What this task involves: Return each line of the listing below, unchanged, and omit the images.

Source material:

──────────

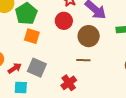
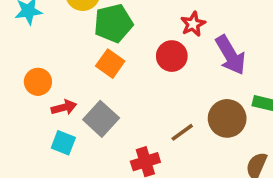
brown circle: (89, 36) -> (227, 118), moved
brown line: (83, 60) -> (182, 132), turned -56

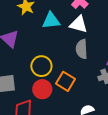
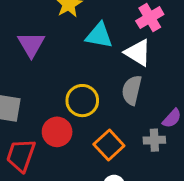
yellow circle: (41, 66) -> (82, 101), moved
orange square: (65, 81) -> (109, 145), moved

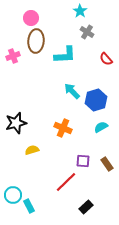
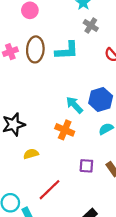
brown ellipse: (36, 41) -> (35, 49), moved
cyan arrow: (72, 91) -> (74, 105), moved
red line: (66, 182) -> (49, 190), moved

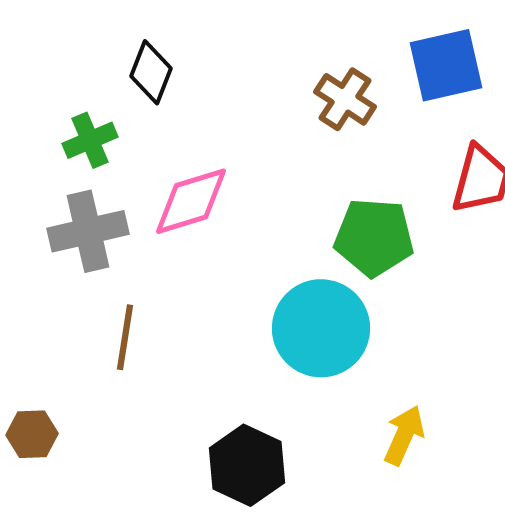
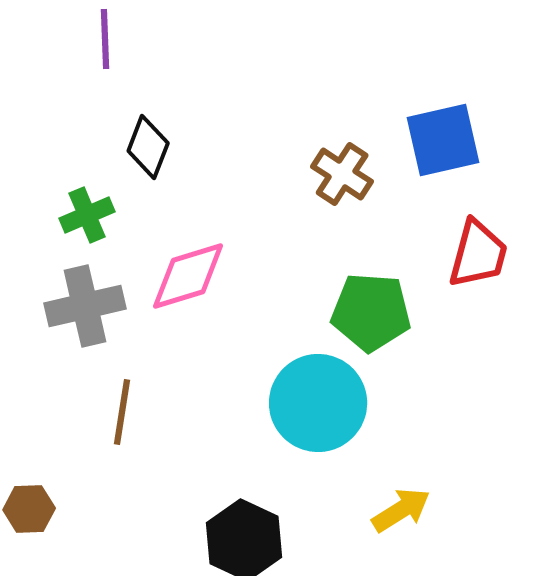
yellow arrow: (404, 435) -> (401, 510), turned 34

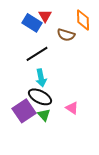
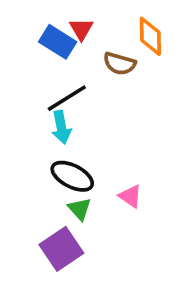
cyan arrow: (41, 78) -> (61, 127), moved
purple square: (24, 111) -> (61, 249), moved

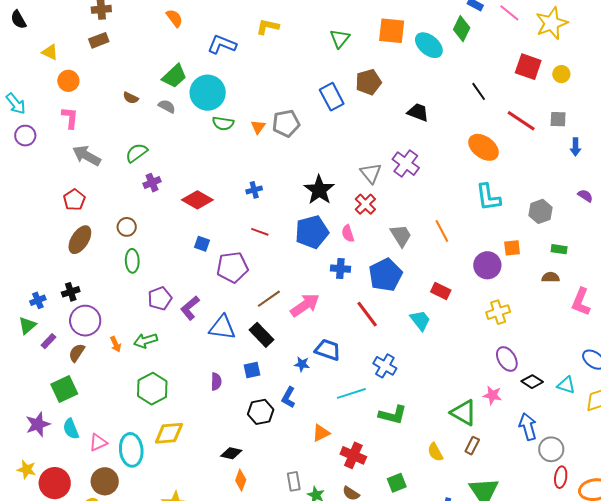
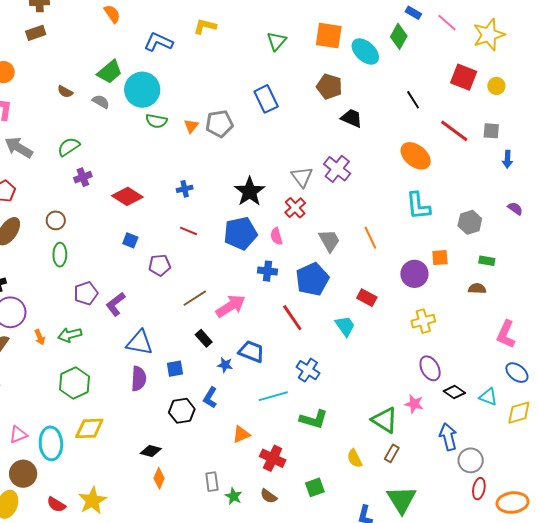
brown pentagon: (368, 82) -> (329, 87), moved, turned 30
purple pentagon: (232, 267) -> (160, 265), size x0.7
pink L-shape: (581, 302) -> (506, 334), moved
blue triangle: (222, 327) -> (140, 343), moved
black rectangle: (261, 335) -> (204, 338), moved, size x0.7
purple semicircle: (216, 382) -> (139, 379), size x1.4

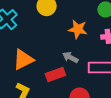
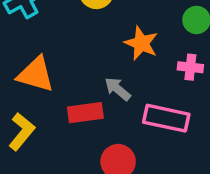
orange triangle: (23, 60) -> (36, 74), turned 30

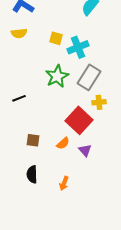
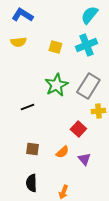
cyan cross: (78, 47) -> (86, 45), moved
black line: (19, 98) -> (27, 107), moved
red square: (79, 120) -> (78, 129), size x0.6

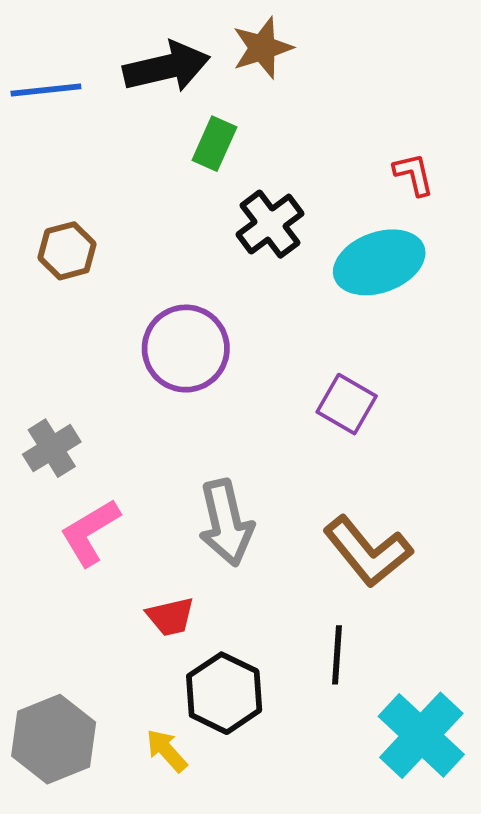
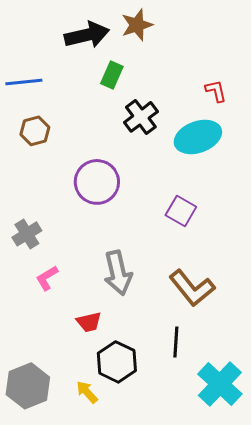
blue line: (46, 90) -> (24, 82), moved
pink L-shape: (90, 532) -> (47, 278), size x0.7

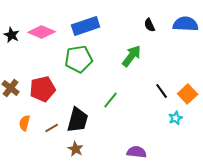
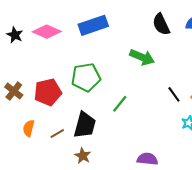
black semicircle: (150, 25) -> (161, 24), size x1.5
green arrow: (132, 56) -> (142, 57), turned 75
green pentagon: (79, 59) -> (86, 77), moved

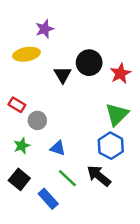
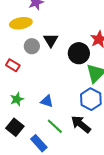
black circle: (89, 63) -> (79, 53), moved
gray circle: (37, 120) -> (32, 46), moved

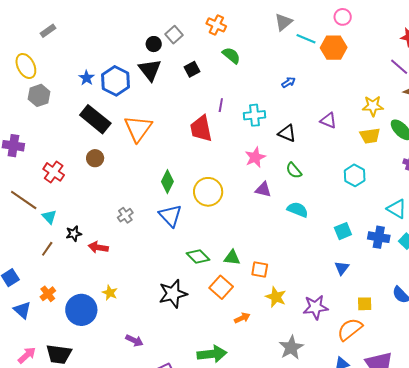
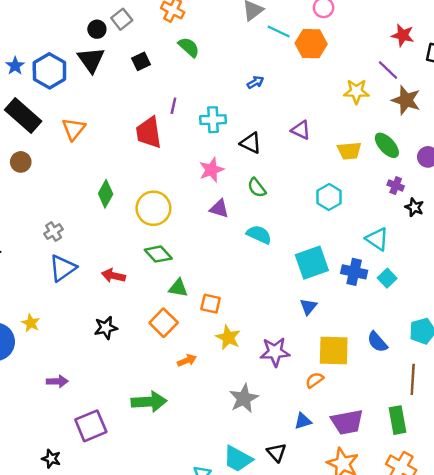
yellow star: (373, 106) -> (356, 91), moved
orange triangle: (138, 129) -> (74, 129), size x0.7
blue triangle: (170, 216) -> (63, 268), moved, turned 35
cyan square: (343, 231) -> (312, 263), size x1.6
red arrow: (98, 247) -> (113, 276), moved
green diamond: (198, 257) -> (158, 254), moved
black star: (173, 294) -> (106, 328), size x0.7
yellow square: (365, 304) -> (334, 350), size x1.8
orange semicircle: (350, 329) -> (315, 380), size x0.6
purple arrow: (134, 341) -> (57, 381), turned -30

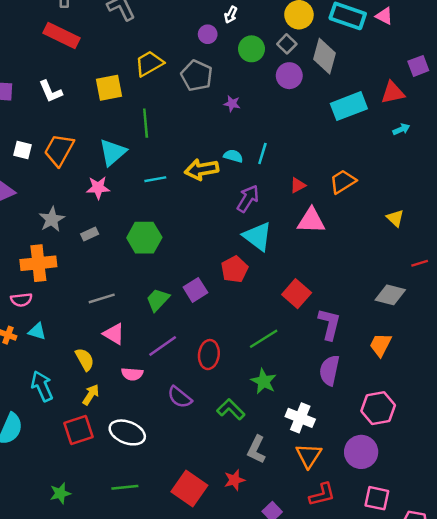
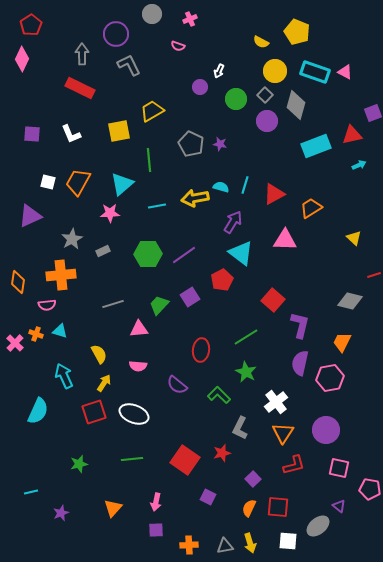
gray pentagon: (197, 76) -> (191, 144), moved
red triangle: (298, 185) -> (274, 194), moved, size x1.6
pink triangle: (114, 334) -> (139, 329), moved, turned -36
purple line: (163, 346) -> (184, 255), moved
pink hexagon: (378, 408) -> (330, 378), moved
white cross: (300, 418) -> (276, 402), turned 30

──────────

Task solution:
brown circle: (89, 36) -> (227, 118), moved
brown line: (83, 60) -> (182, 132), turned -56

yellow circle: (41, 66) -> (82, 101), moved
orange square: (65, 81) -> (109, 145), moved

brown ellipse: (36, 41) -> (35, 49), moved
cyan arrow: (72, 91) -> (74, 105), moved
red line: (66, 182) -> (49, 190), moved

yellow arrow: (404, 435) -> (401, 510), turned 34

cyan arrow: (41, 78) -> (61, 127), moved
purple square: (24, 111) -> (61, 249), moved

brown pentagon: (368, 82) -> (329, 87), moved, turned 30
purple pentagon: (232, 267) -> (160, 265), size x0.7
pink L-shape: (581, 302) -> (506, 334), moved
blue triangle: (222, 327) -> (140, 343), moved
black rectangle: (261, 335) -> (204, 338), moved, size x0.7
purple semicircle: (216, 382) -> (139, 379), size x1.4

orange triangle: (23, 60) -> (36, 74), turned 30

cyan cross: (78, 47) -> (86, 45), moved
black line: (19, 98) -> (27, 107), moved
red square: (79, 120) -> (78, 129), size x0.6

blue line: (46, 90) -> (24, 82), moved
pink L-shape: (90, 532) -> (47, 278), size x0.7

black semicircle: (150, 25) -> (161, 24), size x1.5
green arrow: (132, 56) -> (142, 57), turned 75
green pentagon: (79, 59) -> (86, 77), moved

black circle: (89, 63) -> (79, 53), moved
gray circle: (37, 120) -> (32, 46), moved

yellow star: (373, 106) -> (356, 91), moved
orange triangle: (138, 129) -> (74, 129), size x0.7
blue triangle: (170, 216) -> (63, 268), moved, turned 35
cyan square: (343, 231) -> (312, 263), size x1.6
red arrow: (98, 247) -> (113, 276), moved
green diamond: (198, 257) -> (158, 254), moved
black star: (173, 294) -> (106, 328), size x0.7
yellow square: (365, 304) -> (334, 350), size x1.8
orange semicircle: (350, 329) -> (315, 380), size x0.6
purple arrow: (134, 341) -> (57, 381), turned -30

gray pentagon: (197, 76) -> (191, 144), moved
red triangle: (298, 185) -> (274, 194), moved, size x1.6
pink triangle: (114, 334) -> (139, 329), moved, turned -36
purple line: (163, 346) -> (184, 255), moved
pink hexagon: (378, 408) -> (330, 378), moved
white cross: (300, 418) -> (276, 402), turned 30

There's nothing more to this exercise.